▶ [GOAL OF THE EXERCISE]:
Copy every record exactly, and keep the pictures out.

Stored data entries:
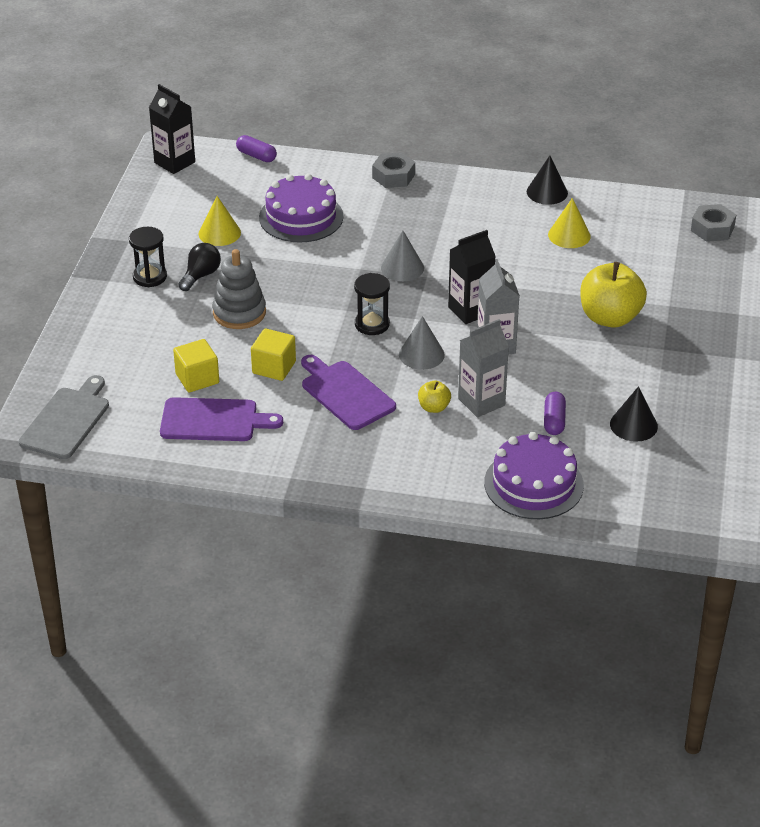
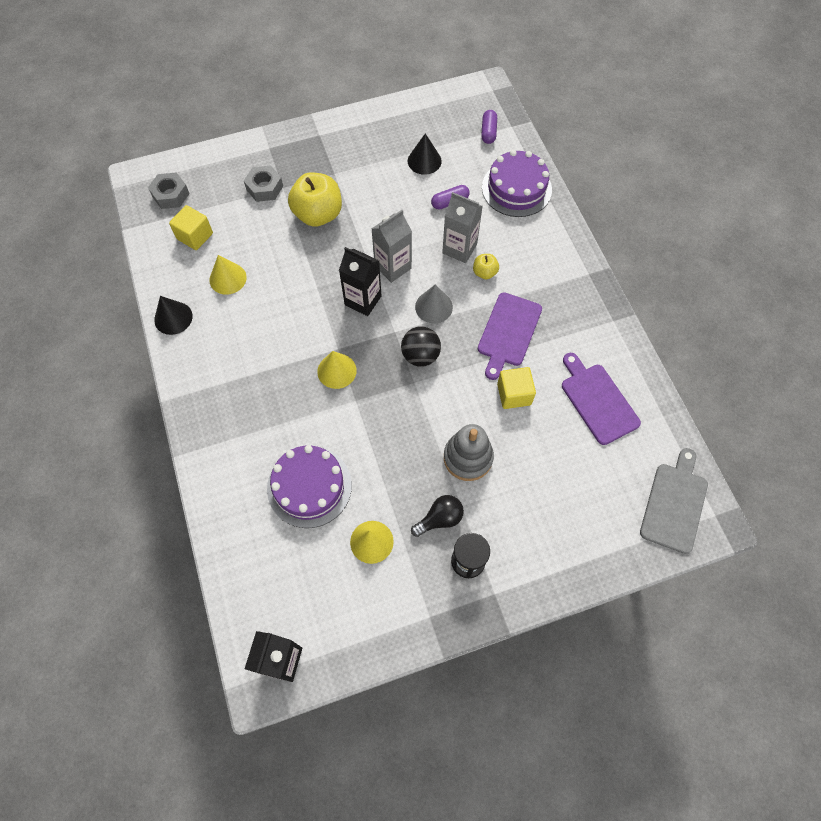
camera: 120 degrees left, 25 degrees up
(67, 420) = (674, 504): grey cutting board -> grey cutting board turned 120 degrees clockwise
(197, 378) = (563, 440): yellow cube -> yellow cube (195, 236)
(201, 275) = (440, 519): black light bulb -> black light bulb turned 150 degrees clockwise
(256, 156) = (231, 585): purple capsule -> purple capsule (488, 132)
(372, 324) = (420, 355): black hourglass -> black ball
(393, 176) = (206, 444): grey nut -> grey nut (264, 188)
(402, 268) = (337, 371): grey cone -> yellow cone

▶ [RESULT]:
camera: 120 degrees left, 25 degrees up
(67, 420) = (674, 504): grey cutting board -> grey cutting board turned 120 degrees clockwise
(197, 378) = (563, 440): yellow cube -> yellow cube (195, 236)
(201, 275) = (440, 519): black light bulb -> black light bulb turned 150 degrees clockwise
(256, 156) = (231, 585): purple capsule -> purple capsule (488, 132)
(372, 324) = (420, 355): black hourglass -> black ball
(393, 176) = (206, 444): grey nut -> grey nut (264, 188)
(402, 268) = (337, 371): grey cone -> yellow cone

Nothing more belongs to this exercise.